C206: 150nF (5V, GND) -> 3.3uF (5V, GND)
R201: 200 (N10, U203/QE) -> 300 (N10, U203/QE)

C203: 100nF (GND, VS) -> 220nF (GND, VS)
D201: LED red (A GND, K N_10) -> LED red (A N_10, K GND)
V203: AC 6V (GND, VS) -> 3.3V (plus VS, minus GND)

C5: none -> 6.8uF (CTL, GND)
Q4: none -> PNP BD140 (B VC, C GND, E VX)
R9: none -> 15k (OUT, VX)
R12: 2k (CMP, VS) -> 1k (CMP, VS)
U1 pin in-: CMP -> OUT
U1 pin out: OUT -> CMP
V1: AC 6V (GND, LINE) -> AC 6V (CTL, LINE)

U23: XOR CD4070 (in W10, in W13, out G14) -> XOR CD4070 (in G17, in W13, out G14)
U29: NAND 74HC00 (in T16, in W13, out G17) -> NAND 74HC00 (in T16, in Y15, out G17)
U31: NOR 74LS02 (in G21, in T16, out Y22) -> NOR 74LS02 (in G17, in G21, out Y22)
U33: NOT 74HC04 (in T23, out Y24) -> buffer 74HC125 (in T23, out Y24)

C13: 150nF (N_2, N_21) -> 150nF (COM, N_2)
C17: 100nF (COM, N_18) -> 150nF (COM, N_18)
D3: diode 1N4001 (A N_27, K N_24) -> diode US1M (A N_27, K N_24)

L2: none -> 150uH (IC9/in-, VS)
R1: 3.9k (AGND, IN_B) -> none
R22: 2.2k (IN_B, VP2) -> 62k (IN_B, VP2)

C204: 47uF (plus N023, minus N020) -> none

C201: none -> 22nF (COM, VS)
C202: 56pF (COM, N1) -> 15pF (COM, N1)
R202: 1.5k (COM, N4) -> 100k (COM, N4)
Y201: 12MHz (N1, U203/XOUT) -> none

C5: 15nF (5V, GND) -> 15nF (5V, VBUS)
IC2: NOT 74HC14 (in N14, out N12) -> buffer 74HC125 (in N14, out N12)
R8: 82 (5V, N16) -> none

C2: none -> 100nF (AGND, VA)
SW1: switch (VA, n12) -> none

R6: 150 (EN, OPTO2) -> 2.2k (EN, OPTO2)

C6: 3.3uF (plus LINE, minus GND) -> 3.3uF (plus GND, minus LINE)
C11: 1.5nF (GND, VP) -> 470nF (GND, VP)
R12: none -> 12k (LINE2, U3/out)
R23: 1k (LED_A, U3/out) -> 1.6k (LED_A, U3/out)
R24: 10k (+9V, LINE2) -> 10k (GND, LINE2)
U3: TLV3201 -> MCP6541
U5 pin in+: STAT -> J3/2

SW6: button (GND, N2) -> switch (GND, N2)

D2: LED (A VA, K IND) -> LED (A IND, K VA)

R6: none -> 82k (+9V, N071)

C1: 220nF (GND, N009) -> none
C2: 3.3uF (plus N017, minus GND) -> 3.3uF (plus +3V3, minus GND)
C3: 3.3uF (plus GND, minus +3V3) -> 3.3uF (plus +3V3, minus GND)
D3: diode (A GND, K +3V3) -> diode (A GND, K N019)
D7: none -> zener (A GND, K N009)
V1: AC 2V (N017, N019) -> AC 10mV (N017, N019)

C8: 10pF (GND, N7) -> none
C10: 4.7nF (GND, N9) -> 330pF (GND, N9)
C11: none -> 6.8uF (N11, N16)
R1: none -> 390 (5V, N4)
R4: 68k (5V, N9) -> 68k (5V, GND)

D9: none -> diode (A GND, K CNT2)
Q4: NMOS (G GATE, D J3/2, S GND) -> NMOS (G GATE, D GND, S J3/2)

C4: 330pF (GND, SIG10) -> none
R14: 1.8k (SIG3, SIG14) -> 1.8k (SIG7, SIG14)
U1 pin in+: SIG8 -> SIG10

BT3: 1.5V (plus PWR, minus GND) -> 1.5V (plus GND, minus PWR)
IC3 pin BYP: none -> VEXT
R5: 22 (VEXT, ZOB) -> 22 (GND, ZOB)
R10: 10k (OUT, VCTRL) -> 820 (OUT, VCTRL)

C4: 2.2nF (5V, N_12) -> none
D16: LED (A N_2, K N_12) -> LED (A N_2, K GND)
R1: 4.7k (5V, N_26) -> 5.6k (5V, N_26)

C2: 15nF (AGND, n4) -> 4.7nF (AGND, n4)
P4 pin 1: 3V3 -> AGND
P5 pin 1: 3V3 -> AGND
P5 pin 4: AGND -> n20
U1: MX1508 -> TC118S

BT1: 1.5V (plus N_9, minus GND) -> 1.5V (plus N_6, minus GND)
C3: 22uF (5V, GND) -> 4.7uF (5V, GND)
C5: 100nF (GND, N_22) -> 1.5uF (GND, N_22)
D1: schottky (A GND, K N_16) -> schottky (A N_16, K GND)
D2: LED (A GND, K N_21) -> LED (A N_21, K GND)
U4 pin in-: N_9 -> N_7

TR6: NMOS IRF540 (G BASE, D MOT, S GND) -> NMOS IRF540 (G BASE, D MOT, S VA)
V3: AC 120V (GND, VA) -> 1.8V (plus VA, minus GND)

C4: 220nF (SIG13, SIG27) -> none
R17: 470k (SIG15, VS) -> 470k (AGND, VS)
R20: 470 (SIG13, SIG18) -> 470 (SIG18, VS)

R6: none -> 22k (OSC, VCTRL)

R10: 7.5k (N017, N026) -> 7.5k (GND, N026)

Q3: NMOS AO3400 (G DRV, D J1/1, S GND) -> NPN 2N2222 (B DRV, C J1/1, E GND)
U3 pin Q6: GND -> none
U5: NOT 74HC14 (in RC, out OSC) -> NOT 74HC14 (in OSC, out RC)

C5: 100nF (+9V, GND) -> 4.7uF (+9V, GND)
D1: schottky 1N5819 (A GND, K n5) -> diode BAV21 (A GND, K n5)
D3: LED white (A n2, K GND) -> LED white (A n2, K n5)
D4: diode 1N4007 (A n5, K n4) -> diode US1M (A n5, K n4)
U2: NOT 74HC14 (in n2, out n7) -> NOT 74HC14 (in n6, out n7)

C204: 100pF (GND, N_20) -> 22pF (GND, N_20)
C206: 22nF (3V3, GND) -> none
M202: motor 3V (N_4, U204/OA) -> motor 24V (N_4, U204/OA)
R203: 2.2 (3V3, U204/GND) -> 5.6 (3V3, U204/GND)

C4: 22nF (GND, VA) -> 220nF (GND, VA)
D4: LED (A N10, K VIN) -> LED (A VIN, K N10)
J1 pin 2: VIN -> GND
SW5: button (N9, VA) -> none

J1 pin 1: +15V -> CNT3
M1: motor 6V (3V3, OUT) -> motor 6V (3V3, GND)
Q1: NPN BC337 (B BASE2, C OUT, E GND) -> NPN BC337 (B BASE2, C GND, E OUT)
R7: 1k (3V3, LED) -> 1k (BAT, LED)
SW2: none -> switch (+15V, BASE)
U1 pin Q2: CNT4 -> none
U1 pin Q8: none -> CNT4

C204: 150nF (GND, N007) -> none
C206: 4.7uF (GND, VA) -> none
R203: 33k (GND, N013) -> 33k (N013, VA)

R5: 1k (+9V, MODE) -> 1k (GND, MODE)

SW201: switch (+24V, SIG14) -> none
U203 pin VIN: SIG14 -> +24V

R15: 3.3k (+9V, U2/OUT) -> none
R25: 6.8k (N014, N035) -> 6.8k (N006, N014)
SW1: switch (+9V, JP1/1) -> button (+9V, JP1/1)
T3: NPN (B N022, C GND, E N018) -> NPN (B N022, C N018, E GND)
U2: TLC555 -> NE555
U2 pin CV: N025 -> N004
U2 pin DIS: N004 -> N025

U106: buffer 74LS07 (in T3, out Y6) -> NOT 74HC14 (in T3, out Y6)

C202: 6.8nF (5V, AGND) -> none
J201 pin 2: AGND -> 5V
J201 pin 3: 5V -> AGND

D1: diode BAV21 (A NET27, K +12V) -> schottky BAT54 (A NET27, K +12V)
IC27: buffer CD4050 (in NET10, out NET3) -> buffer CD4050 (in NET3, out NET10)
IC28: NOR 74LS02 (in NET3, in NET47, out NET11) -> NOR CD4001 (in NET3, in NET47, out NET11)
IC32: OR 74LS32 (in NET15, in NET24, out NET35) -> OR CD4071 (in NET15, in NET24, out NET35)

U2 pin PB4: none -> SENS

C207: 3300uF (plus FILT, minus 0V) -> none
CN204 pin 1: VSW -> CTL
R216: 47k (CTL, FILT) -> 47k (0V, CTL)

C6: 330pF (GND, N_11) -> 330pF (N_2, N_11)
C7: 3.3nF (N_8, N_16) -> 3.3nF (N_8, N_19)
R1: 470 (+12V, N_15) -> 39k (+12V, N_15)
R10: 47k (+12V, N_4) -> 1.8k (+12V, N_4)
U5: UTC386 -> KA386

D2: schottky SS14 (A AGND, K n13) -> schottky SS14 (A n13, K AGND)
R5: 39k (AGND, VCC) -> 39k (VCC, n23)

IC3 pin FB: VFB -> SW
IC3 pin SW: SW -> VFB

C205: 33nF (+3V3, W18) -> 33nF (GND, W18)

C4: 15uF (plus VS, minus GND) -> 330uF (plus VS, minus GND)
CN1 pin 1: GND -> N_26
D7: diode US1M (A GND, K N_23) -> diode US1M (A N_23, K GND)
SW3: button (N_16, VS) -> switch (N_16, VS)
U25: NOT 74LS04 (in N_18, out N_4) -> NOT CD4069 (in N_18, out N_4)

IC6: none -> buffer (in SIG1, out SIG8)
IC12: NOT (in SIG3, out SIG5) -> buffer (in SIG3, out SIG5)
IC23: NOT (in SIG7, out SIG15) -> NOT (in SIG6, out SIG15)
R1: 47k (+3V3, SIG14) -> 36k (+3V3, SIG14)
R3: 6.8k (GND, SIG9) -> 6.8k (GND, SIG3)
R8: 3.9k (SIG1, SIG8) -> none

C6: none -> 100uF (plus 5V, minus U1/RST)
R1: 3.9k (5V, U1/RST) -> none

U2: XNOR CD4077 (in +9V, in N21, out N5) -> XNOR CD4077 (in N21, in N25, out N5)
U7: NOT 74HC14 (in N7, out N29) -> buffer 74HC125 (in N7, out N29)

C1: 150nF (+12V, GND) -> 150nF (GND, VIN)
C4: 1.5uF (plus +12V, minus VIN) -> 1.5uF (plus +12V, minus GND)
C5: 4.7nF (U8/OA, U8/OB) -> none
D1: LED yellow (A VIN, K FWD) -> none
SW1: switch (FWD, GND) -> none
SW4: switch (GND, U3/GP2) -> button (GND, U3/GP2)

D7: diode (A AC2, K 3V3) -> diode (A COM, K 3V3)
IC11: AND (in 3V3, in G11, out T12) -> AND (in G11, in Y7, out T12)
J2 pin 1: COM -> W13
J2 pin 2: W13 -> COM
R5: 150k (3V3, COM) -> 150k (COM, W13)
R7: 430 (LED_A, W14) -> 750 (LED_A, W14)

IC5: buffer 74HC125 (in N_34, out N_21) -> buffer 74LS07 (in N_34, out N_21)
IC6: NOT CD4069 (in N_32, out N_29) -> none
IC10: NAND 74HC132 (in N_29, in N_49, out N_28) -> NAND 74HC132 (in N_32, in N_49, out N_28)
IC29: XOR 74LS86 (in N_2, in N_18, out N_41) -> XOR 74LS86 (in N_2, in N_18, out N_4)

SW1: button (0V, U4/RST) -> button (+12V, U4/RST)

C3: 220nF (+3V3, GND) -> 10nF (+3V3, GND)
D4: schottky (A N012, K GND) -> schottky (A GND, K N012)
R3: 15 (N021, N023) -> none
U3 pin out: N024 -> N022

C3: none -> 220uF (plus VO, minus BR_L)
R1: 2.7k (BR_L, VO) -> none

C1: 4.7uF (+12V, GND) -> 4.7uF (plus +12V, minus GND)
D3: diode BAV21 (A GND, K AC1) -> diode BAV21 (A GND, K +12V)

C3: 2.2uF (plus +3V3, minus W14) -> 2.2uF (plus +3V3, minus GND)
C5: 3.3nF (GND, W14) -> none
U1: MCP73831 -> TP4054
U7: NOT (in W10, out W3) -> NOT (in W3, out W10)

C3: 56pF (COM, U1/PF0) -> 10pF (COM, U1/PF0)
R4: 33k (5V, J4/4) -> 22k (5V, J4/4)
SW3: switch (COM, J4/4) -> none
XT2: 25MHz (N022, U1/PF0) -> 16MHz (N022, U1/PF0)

********

**WHAT TO PRODUCE**
Reproduce exactly, and only, the part of the listing above that begins at the line with "V3: AC 120V" and goes on through the line with "D3: LED white".

**RESULT**
V3: AC 120V (GND, VA) -> 1.8V (plus VA, minus GND)

C4: 220nF (SIG13, SIG27) -> none
R17: 470k (SIG15, VS) -> 470k (AGND, VS)
R20: 470 (SIG13, SIG18) -> 470 (SIG18, VS)

R6: none -> 22k (OSC, VCTRL)

R10: 7.5k (N017, N026) -> 7.5k (GND, N026)

Q3: NMOS AO3400 (G DRV, D J1/1, S GND) -> NPN 2N2222 (B DRV, C J1/1, E GND)
U3 pin Q6: GND -> none
U5: NOT 74HC14 (in RC, out OSC) -> NOT 74HC14 (in OSC, out RC)

C5: 100nF (+9V, GND) -> 4.7uF (+9V, GND)
D1: schottky 1N5819 (A GND, K n5) -> diode BAV21 (A GND, K n5)
D3: LED white (A n2, K GND) -> LED white (A n2, K n5)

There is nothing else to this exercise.